BEGIN Record extracts

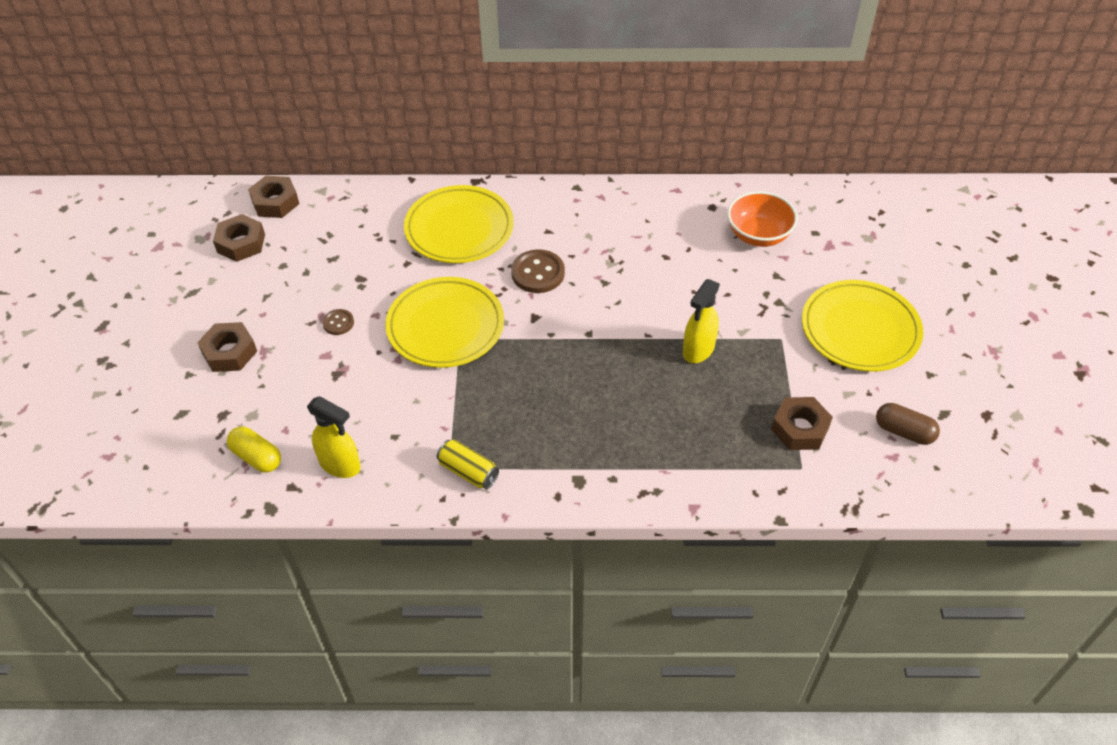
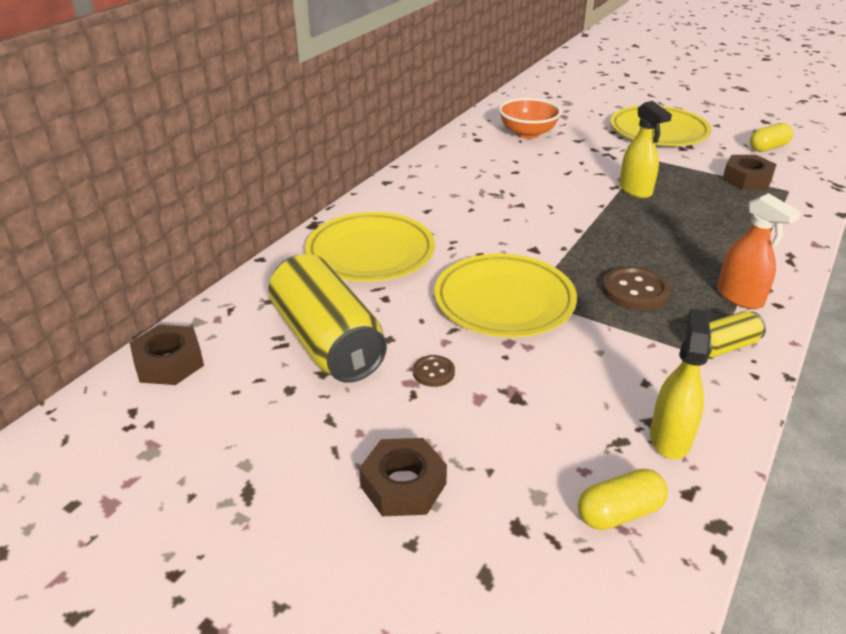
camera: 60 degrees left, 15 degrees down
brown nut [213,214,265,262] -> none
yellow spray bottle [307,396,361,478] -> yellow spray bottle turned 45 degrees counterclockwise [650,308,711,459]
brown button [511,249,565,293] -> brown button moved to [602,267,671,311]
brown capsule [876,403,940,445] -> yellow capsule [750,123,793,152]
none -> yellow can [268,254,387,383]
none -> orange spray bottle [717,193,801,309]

END Record extracts

Problem details: Without including the pictures, return each record above exactly as it stands.

Your response:
camera: 60 degrees left, 15 degrees down
brown nut [213,214,265,262] -> none
yellow spray bottle [307,396,361,478] -> yellow spray bottle turned 45 degrees counterclockwise [650,308,711,459]
brown button [511,249,565,293] -> brown button moved to [602,267,671,311]
brown capsule [876,403,940,445] -> yellow capsule [750,123,793,152]
none -> yellow can [268,254,387,383]
none -> orange spray bottle [717,193,801,309]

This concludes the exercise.